Recorded data:

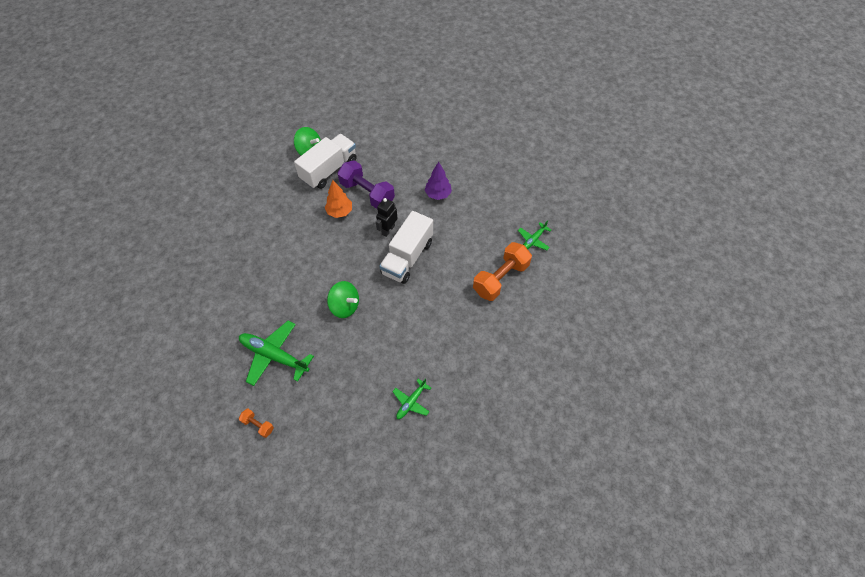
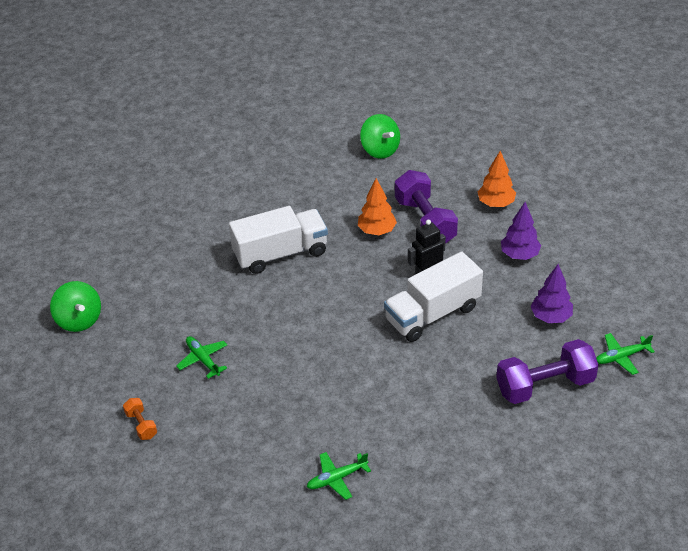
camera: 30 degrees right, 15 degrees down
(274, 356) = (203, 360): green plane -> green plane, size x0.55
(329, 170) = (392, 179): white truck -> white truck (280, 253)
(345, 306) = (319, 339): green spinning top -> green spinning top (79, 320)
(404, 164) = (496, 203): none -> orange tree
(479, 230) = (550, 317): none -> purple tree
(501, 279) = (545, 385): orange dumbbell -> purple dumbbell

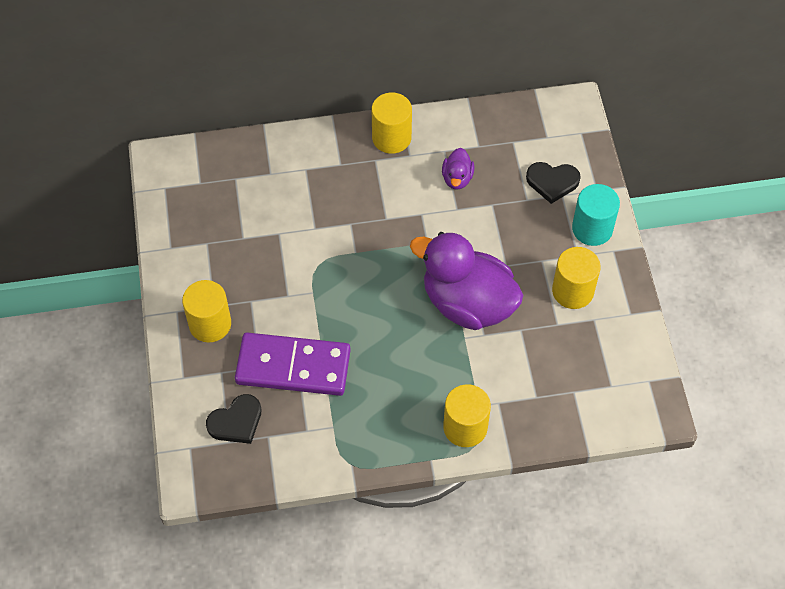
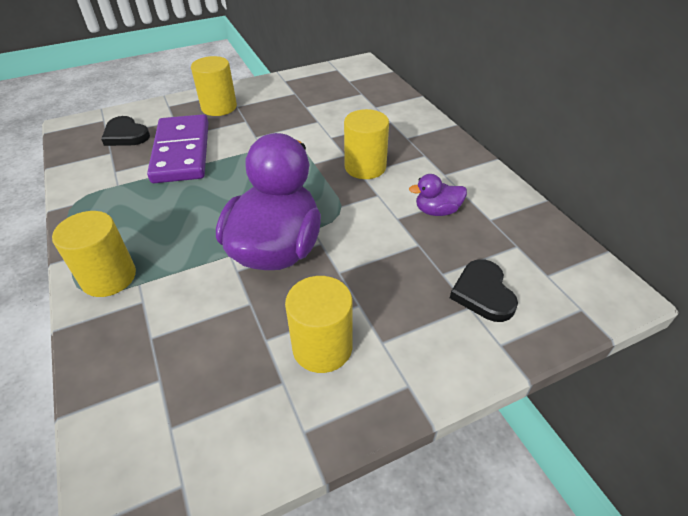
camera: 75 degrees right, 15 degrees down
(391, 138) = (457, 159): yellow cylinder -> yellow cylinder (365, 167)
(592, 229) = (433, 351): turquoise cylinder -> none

TASK REQUIREMENTS:
Without the pictures, copy out all the records above exactly.

WRITTEN ANSWER:
camera: 30 degrees right, 15 degrees down
(274, 356) = (203, 360): green plane -> green plane, size x0.55
(329, 170) = (392, 179): white truck -> white truck (280, 253)
(345, 306) = (319, 339): green spinning top -> green spinning top (79, 320)
(404, 164) = (496, 203): none -> orange tree
(479, 230) = (550, 317): none -> purple tree
(501, 279) = (545, 385): orange dumbbell -> purple dumbbell

camera: 75 degrees right, 15 degrees down
(391, 138) = (457, 159): yellow cylinder -> yellow cylinder (365, 167)
(592, 229) = (433, 351): turquoise cylinder -> none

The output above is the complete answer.